- PROMPT -
Copy the records from the line with "For each provided" to the line with "Kingsbarrow [888, 1218]", putting "heron" in place of "mallard" and changing nothing else. Return only those lines.

- SOURCE MATERIAL -
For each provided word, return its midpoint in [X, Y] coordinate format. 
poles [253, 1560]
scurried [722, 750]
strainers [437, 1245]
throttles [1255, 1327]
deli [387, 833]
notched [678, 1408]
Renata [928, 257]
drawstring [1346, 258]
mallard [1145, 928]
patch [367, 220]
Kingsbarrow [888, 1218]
==
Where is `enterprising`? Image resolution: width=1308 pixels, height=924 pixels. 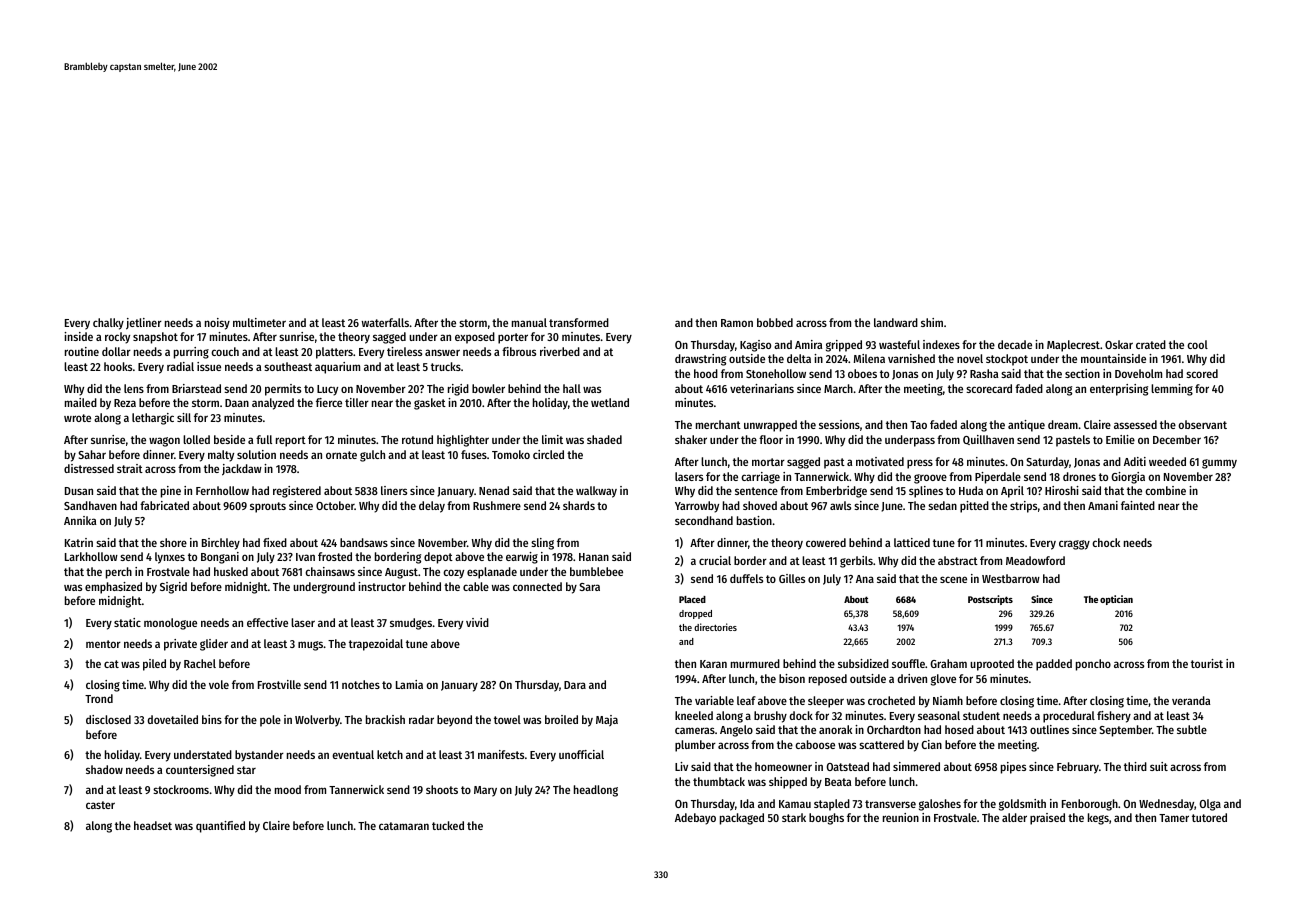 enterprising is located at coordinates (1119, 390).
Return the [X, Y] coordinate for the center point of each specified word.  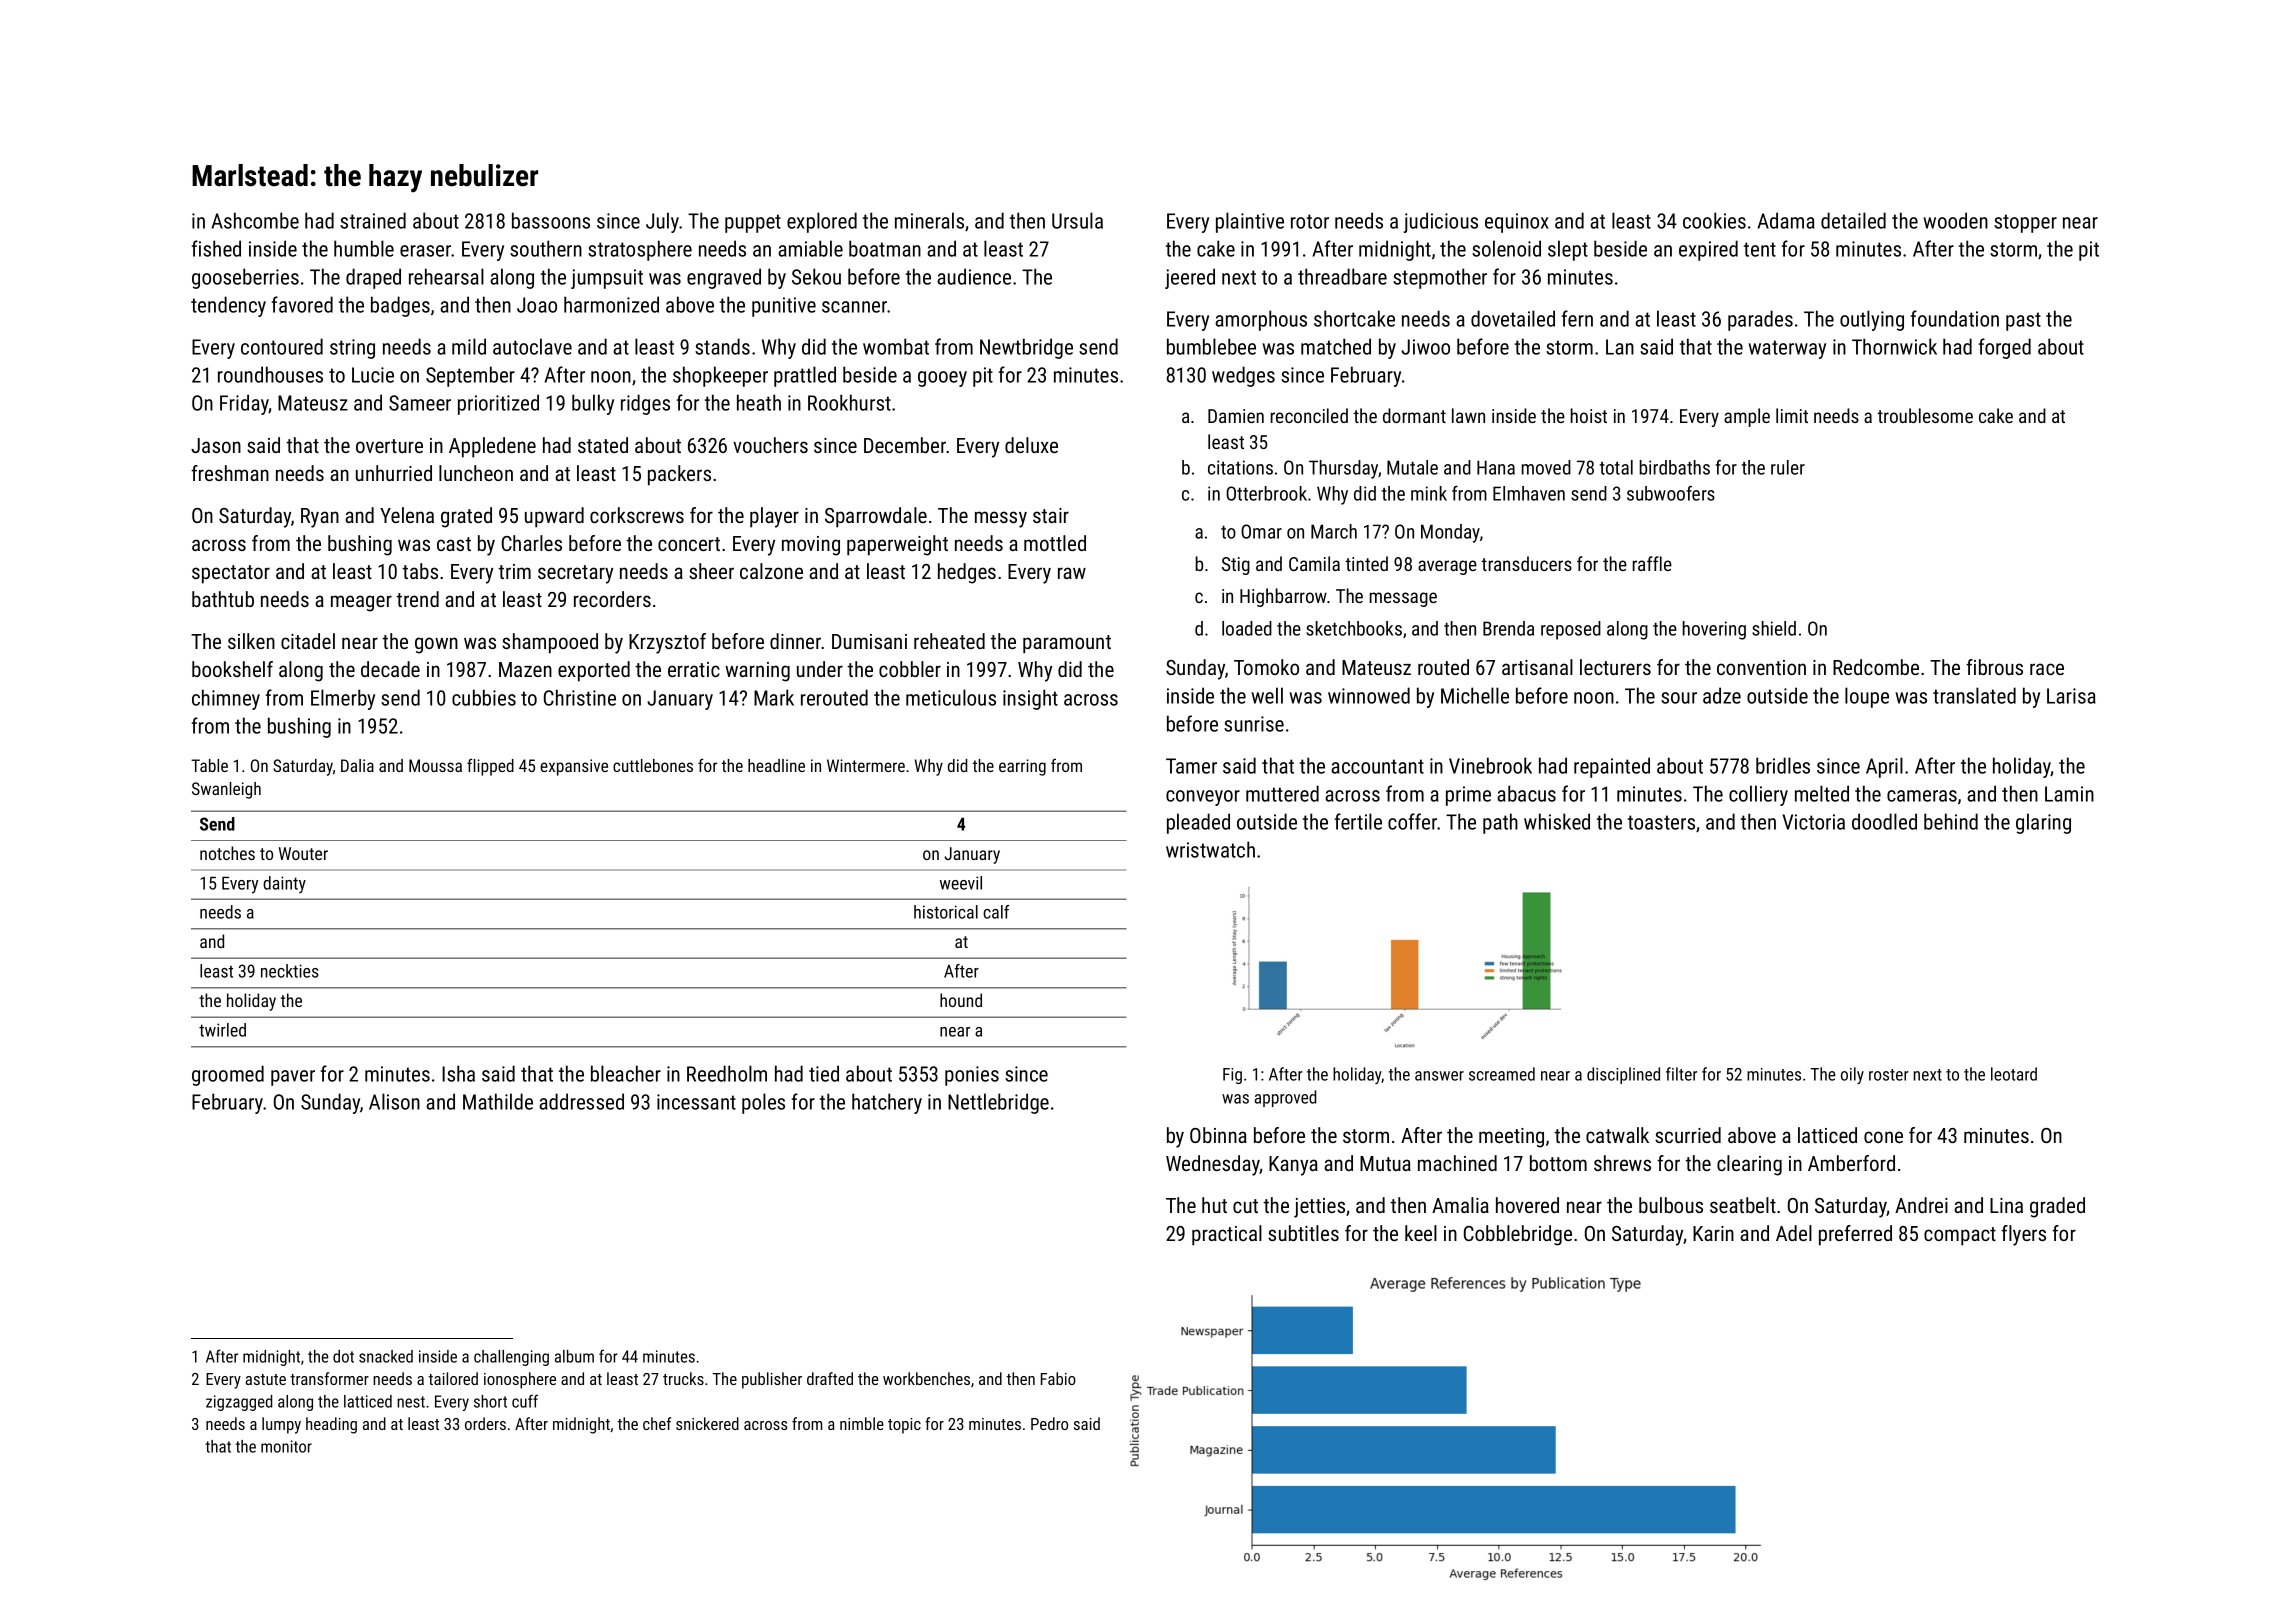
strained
...
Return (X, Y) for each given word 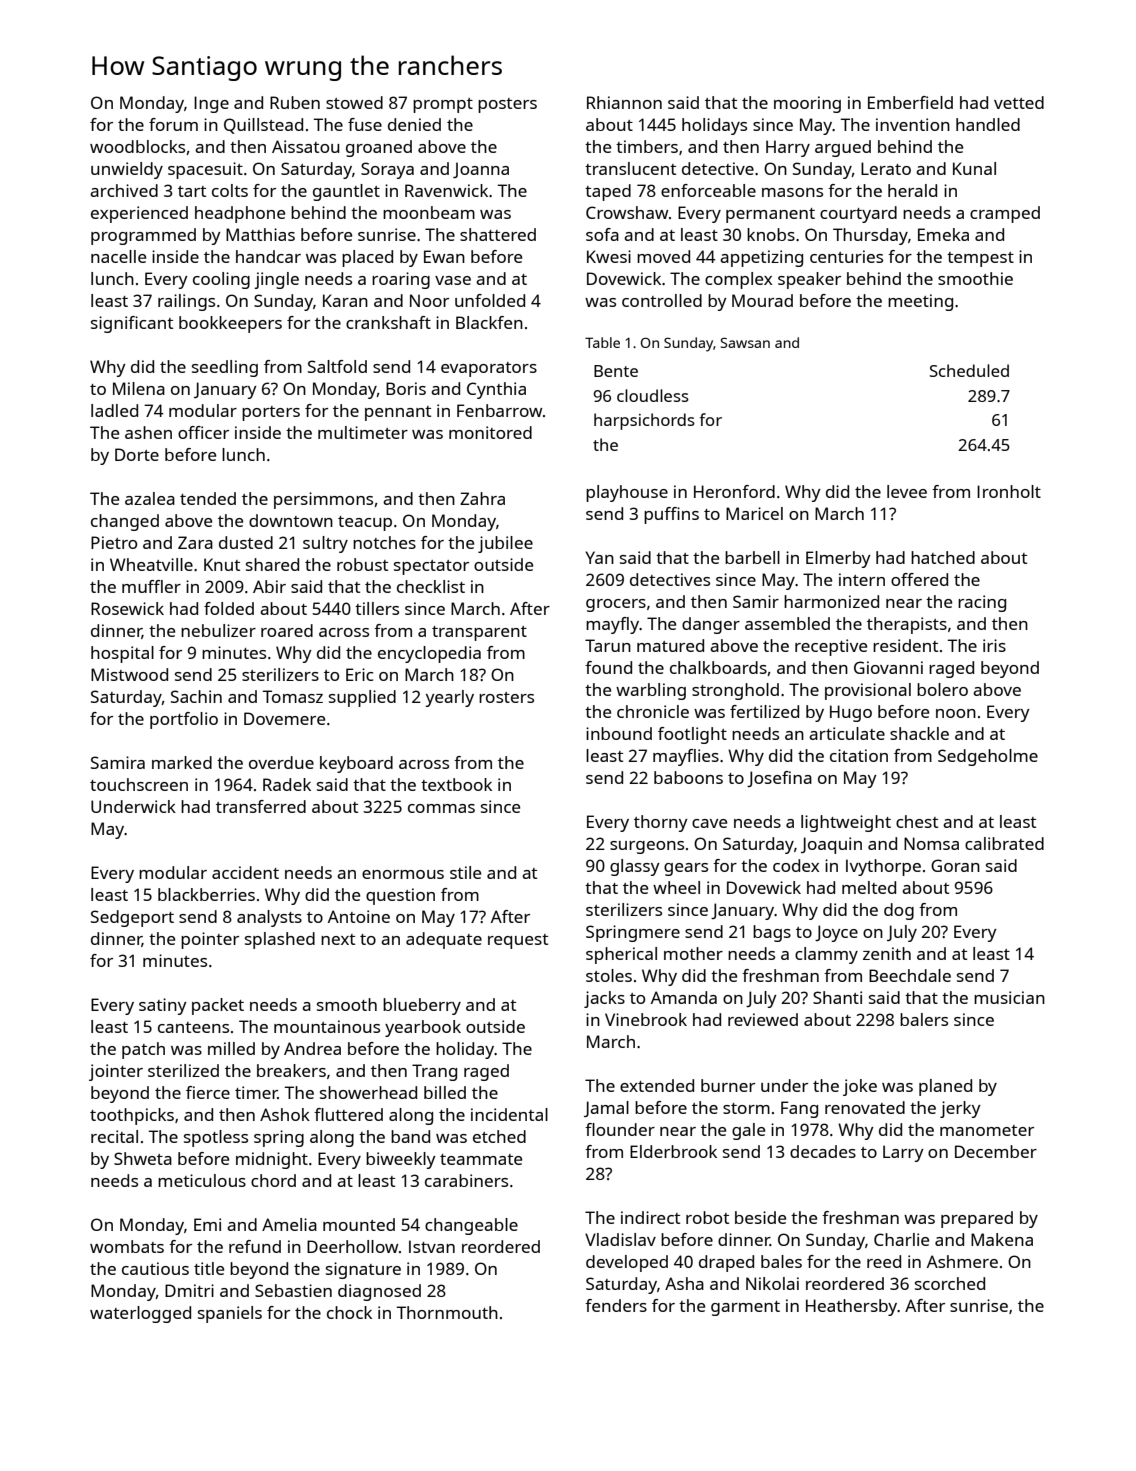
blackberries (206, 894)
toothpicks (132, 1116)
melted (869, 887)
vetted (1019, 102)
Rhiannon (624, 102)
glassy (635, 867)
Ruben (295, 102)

- RESPONSE TO THE EXERCISE -
For each provided word, return its midpoint in [X, Y] coordinate format. 
poles [253, 1560]
scurried [722, 750]
strainers [437, 1245]
throttles [1255, 1327]
deli [387, 833]
notched [678, 1408]
Renata [928, 257]
drawstring [1346, 258]
heron [1145, 928]
patch [367, 220]
Kingsbarrow [888, 1218]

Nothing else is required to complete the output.